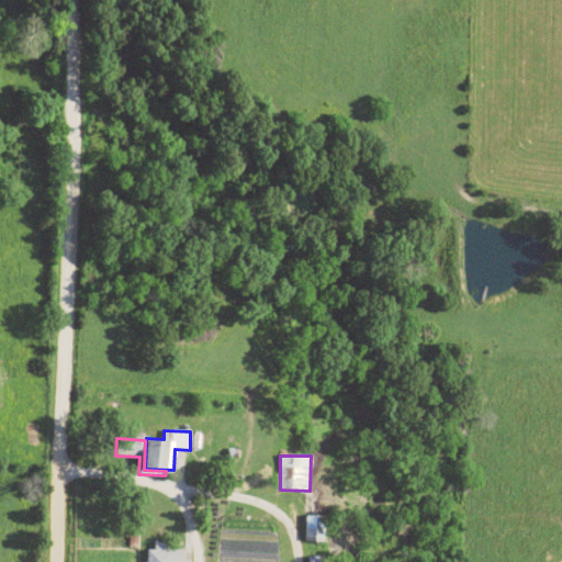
[(305,541),(314,541),(314,535),(313,535),(313,524),(322,524),(322,516),(305,516),(305,541)]
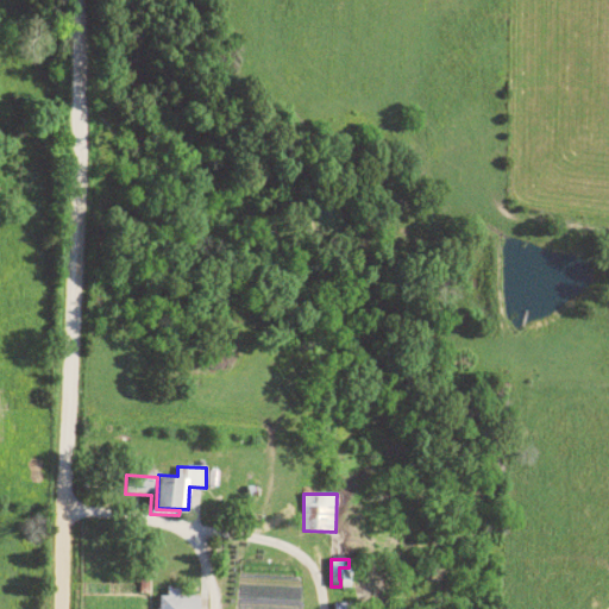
[(198,608),(199,596),(181,596),(181,588),(168,588),(168,596),(159,595),(158,608),(198,608)]
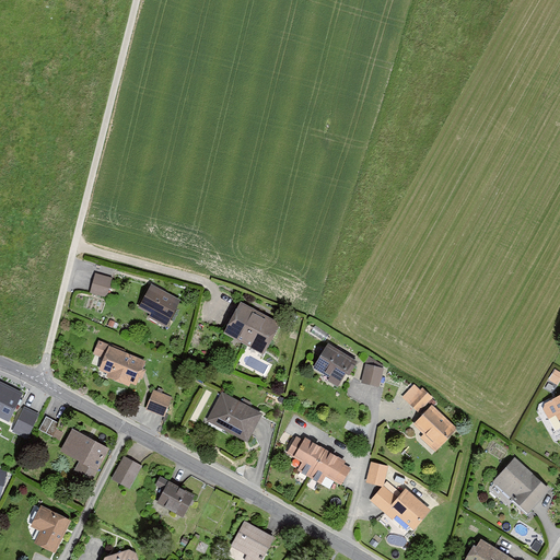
[(107,298),(113,277),(94,272),(90,293),(107,298)]
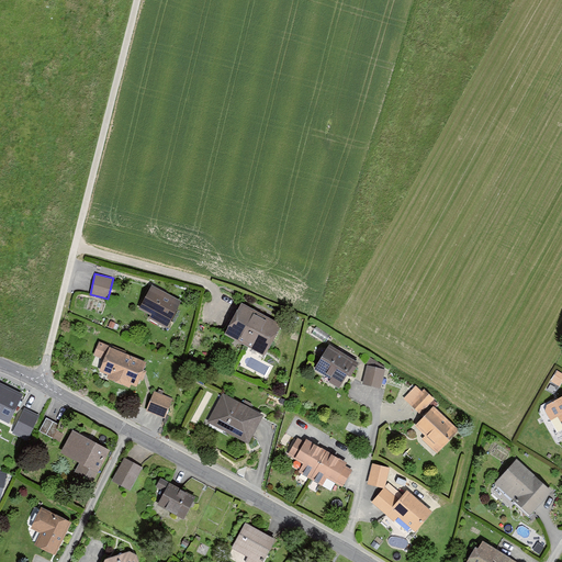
[(181,300),(150,283),(138,306),(150,313),(148,318),(166,328),(181,300)]
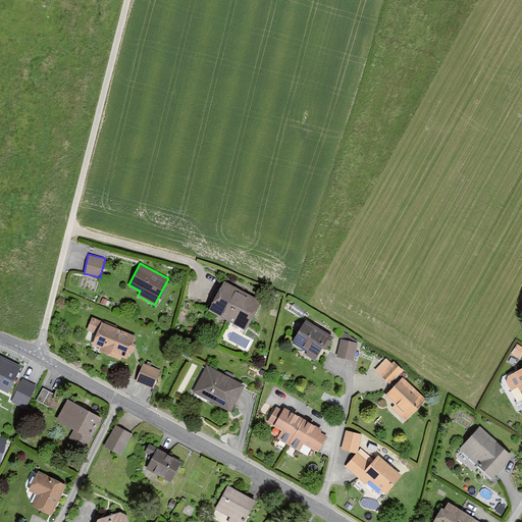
[(224,280),(208,310),(247,330),(262,300),(254,296),(232,284),(224,280)]
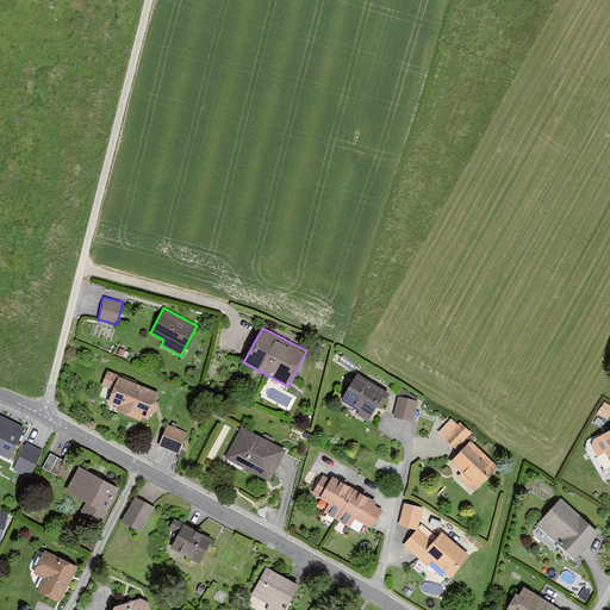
[(159,391),(107,371),(101,385),(112,390),(107,402),(117,405),(116,409),(141,419),(142,416),(148,418),(159,391)]
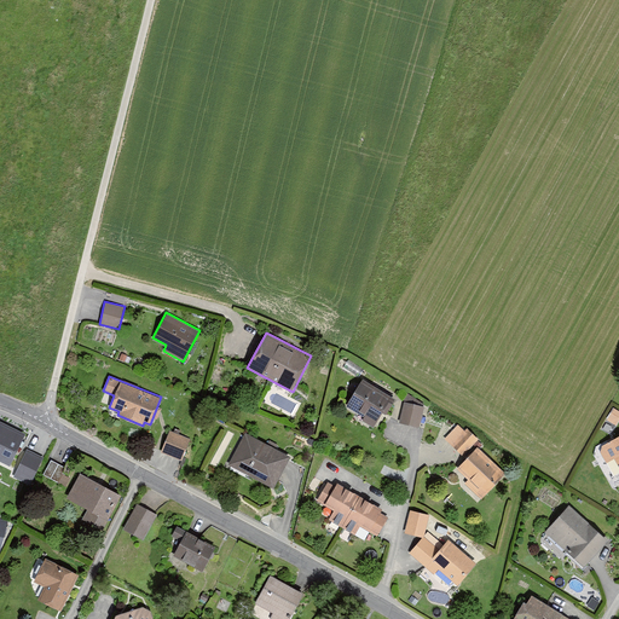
[(386,414),(395,399),(363,379),(345,408),(374,424),(381,411),(386,414)]
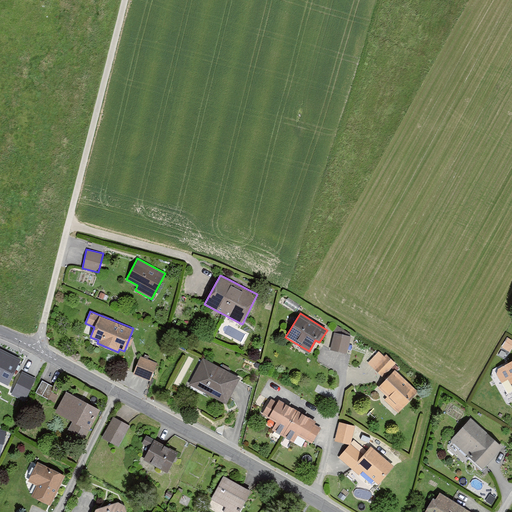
[(352,337),(334,332),(331,349),(348,354),(352,337)]
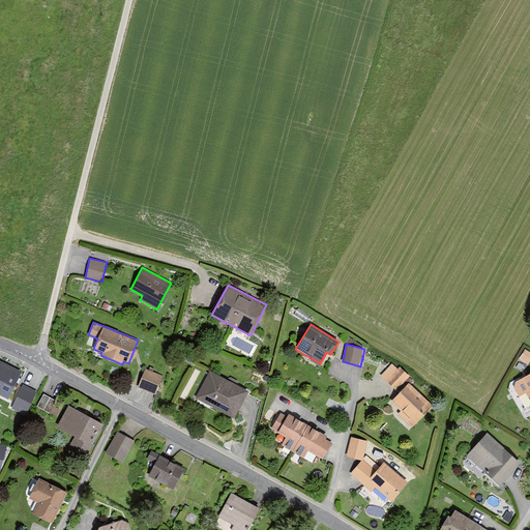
[(529,352),(527,351),(520,362),(529,367),(529,365),(529,352)]
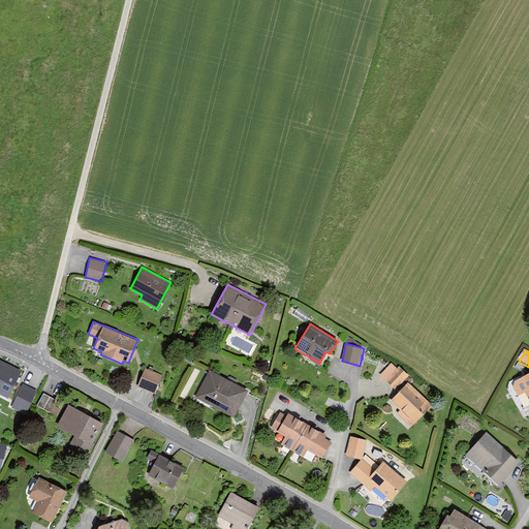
[(0,393),(8,397),(21,371),(0,360),(0,393)]
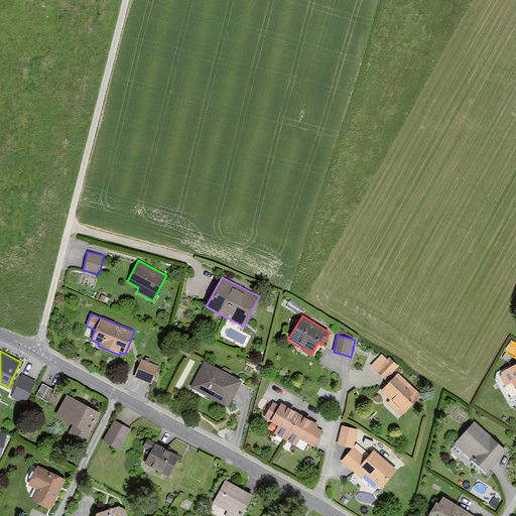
[(389,359),(382,355),(371,366),(387,381),(401,367),(391,356),(389,359)]
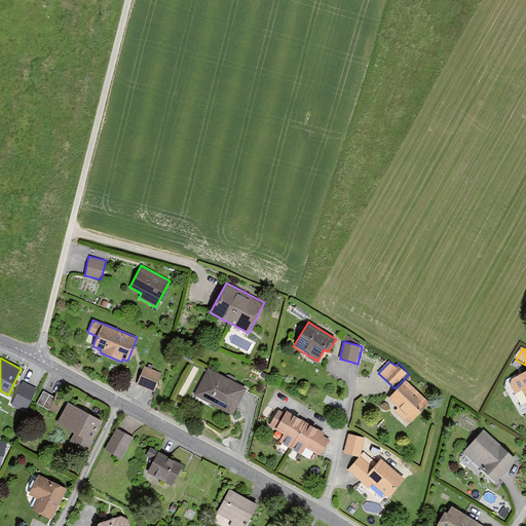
[(162,373),(145,367),(138,384),(155,391),(162,373)]
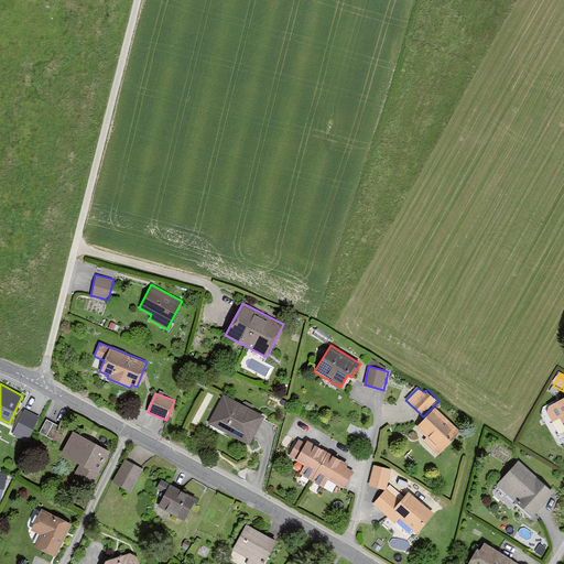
[(249,444),(264,415),(224,394),(208,423),(249,444)]
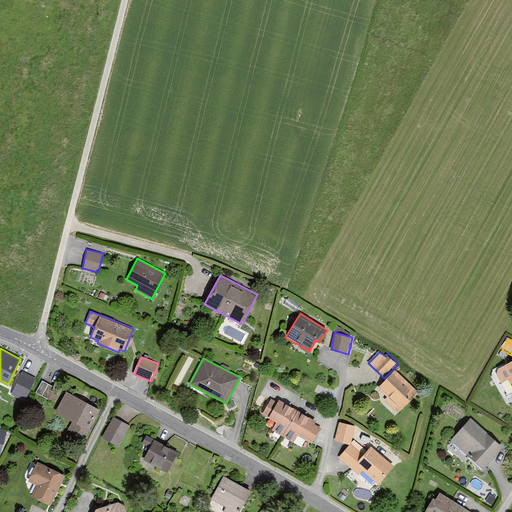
[(511,360),(495,369),(501,381),(508,378),(511,385),(511,360)]
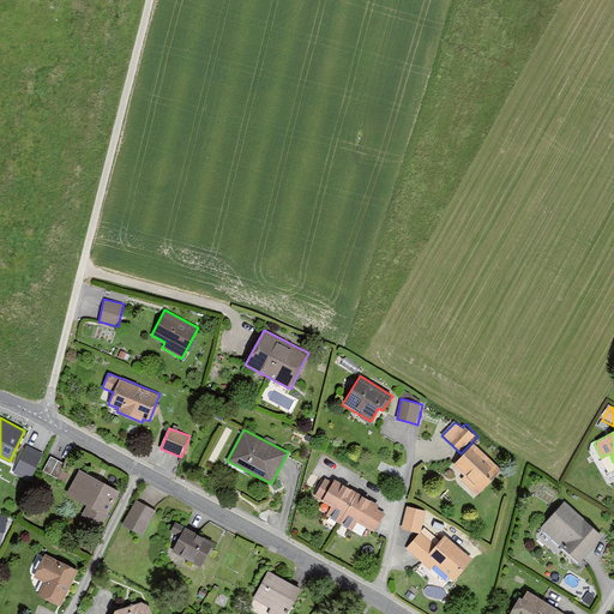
[(477,494),(501,469),(474,443),(453,464),(464,475),(461,479),(477,494)]
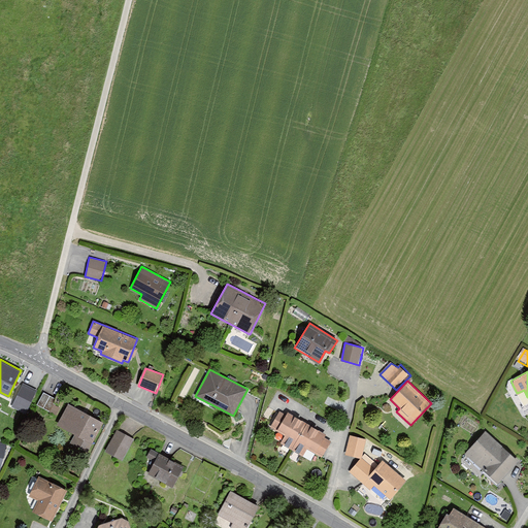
[(21,382),(11,405),(29,411),(38,388),(21,382)]
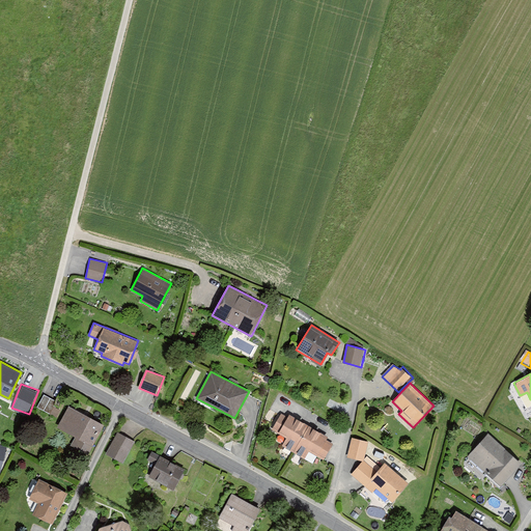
[(57,414),(59,409),(53,407),(56,398),(42,394),(37,408),(57,414)]
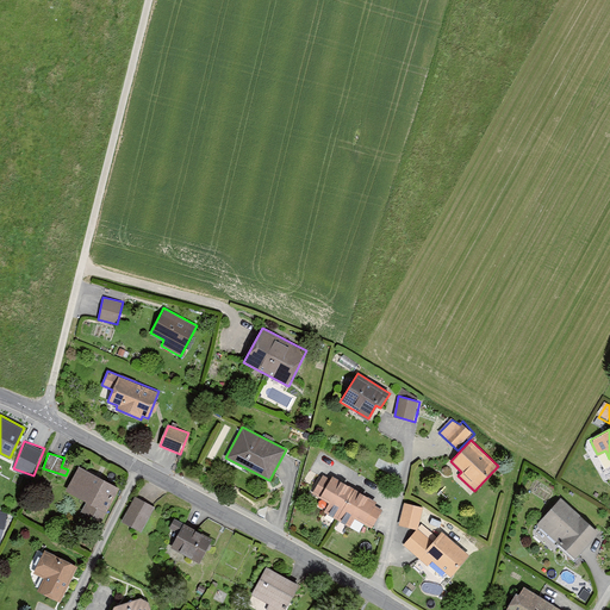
[(119,487),(78,465),(63,490),(85,502),(80,511),(100,522),(119,487)]
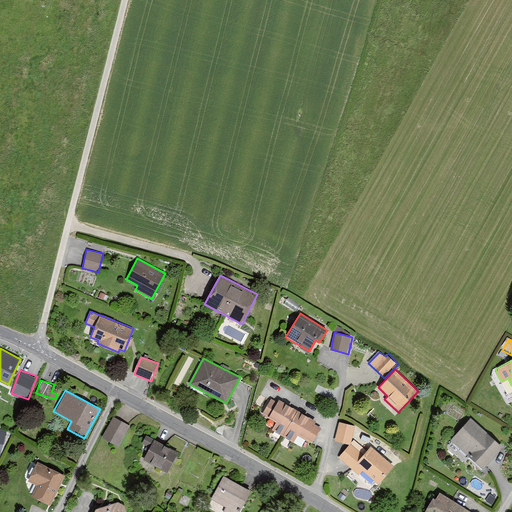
[(321,427),(314,423),(316,420),(305,413),(287,403),(279,398),(277,402),(271,398),(262,413),(276,422),(272,429),(293,442),(298,434),(312,442),(321,427)]
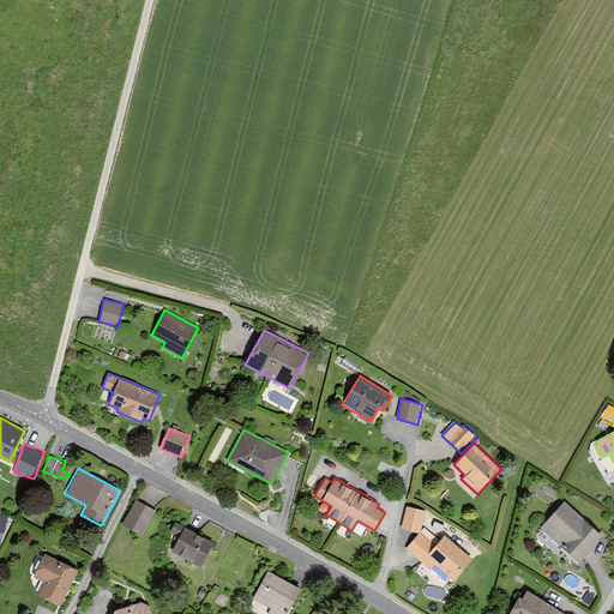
[(158,512),(136,500),(122,525),(144,537),(158,512)]
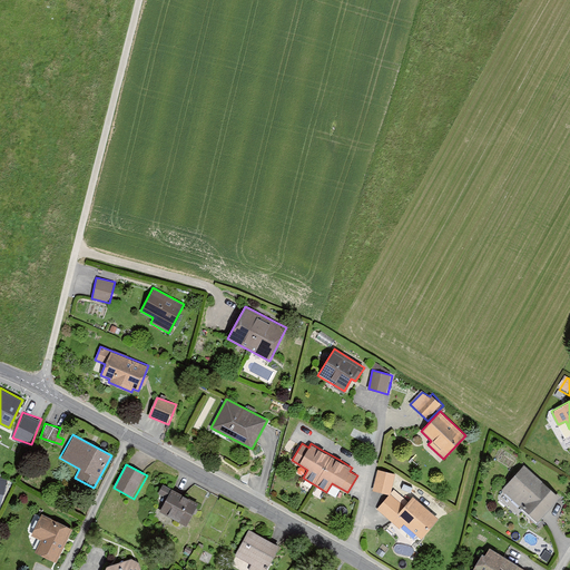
[(538,521),(560,495),(524,464),(502,489),(538,521)]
:::::
**Required work**
Above are records with pictures; repeat them exactly, but without the pictures.

**Answer to this exercise**
[(305,541),(314,541),(314,535),(313,535),(313,524),(322,524),(322,516),(305,516),(305,541)]
[(198,608),(199,596),(181,596),(181,588),(168,588),(168,596),(159,595),(158,608),(198,608)]
[(107,298),(113,277),(94,272),(90,293),(107,298)]
[(181,300),(150,283),(138,306),(150,313),(148,318),(166,328),(181,300)]
[(224,280),(208,310),(247,330),(262,300),(254,296),(232,284),(224,280)]
[(159,391),(107,371),(101,385),(112,390),(107,402),(117,405),(116,409),(141,419),(142,416),(148,418),(159,391)]
[(386,414),(395,399),(363,379),(345,408),(374,424),(381,411),(386,414)]
[(352,337),(334,332),(331,349),(348,354),(352,337)]
[(529,352),(527,351),(520,362),(529,367),(529,365),(529,352)]
[(0,393),(8,397),(21,371),(0,360),(0,393)]
[(389,359),(382,355),(371,366),(387,381),(401,367),(391,356),(389,359)]
[(162,373),(145,367),(138,384),(155,391),(162,373)]
[(249,444),(264,415),(224,394),(208,423),(249,444)]
[(511,360),(495,369),(501,381),(508,378),(511,385),(511,360)]
[(477,494),(501,469),(474,443),(453,464),(464,475),(461,479),(477,494)]
[(21,382),(11,405),(29,411),(38,388),(21,382)]
[(57,414),(59,409),(53,407),(56,398),(42,394),(37,408),(57,414)]
[(119,487),(78,465),(63,490),(85,502),(80,511),(100,522),(119,487)]
[(321,427),(314,423),(316,420),(305,413),(287,403),(279,398),(277,402),(271,398),(262,413),(276,422),(272,429),(293,442),(298,434),(312,442),(321,427)]
[(158,512),(136,500),(122,525),(144,537),(158,512)]
[(538,521),(560,495),(524,464),(502,489),(538,521)]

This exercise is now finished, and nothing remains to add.